Given records:
"""

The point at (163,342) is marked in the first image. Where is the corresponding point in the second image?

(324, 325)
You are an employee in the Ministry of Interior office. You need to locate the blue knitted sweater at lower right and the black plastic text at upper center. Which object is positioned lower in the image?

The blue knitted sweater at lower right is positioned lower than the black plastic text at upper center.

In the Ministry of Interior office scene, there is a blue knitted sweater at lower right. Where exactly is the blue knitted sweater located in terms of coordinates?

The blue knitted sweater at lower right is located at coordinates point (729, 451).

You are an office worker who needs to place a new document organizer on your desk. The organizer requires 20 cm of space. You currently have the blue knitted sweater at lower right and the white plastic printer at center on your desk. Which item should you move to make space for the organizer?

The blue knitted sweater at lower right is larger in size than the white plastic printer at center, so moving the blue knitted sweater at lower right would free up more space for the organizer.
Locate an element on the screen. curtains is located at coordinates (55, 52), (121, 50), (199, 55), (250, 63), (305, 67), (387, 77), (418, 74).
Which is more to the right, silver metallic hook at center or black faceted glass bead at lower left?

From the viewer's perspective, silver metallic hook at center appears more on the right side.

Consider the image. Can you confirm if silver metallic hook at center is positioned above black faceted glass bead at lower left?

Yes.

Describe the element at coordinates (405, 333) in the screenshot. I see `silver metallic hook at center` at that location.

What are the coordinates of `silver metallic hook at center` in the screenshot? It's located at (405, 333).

"""
"""

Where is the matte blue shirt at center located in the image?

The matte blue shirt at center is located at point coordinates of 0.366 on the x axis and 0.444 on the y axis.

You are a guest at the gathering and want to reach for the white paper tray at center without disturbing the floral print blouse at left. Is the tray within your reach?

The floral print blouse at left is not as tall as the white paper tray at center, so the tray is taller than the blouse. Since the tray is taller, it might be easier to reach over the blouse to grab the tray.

"""
"""

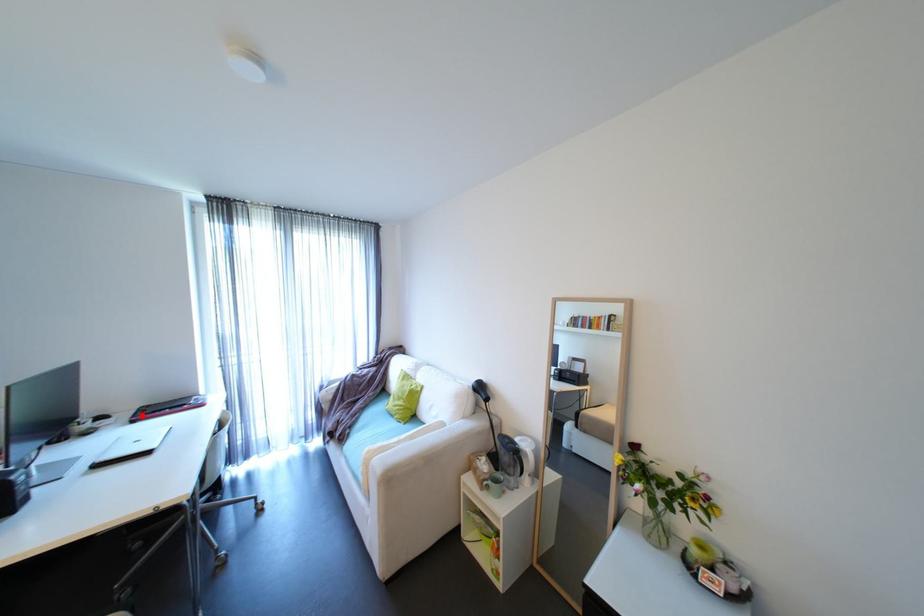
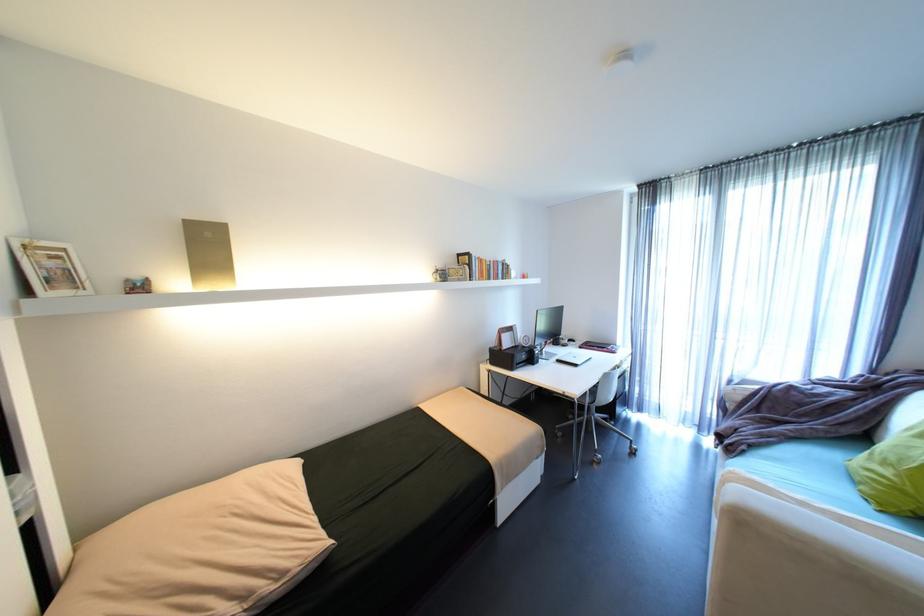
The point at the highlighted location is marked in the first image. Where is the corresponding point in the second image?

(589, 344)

"""

Required work: Please rewrite the lines from the one containing "In the Ministry of Interior office scene, there" up to and including the one containing "The blue knitted sweater at lower right is located" as a Markdown table with the columns Row and Line, numbering each row and leaving out blank lines.

Reply to the task:
| Row | Line |
|---|---|
| 1 | In the Ministry of Interior office scene, there is a blue knitted sweater at lower right. Where exactly is the blue knitted sweater located in terms of coordinates? |
| 2 | The blue knitted sweater at lower right is located at coordinates point (729, 451). |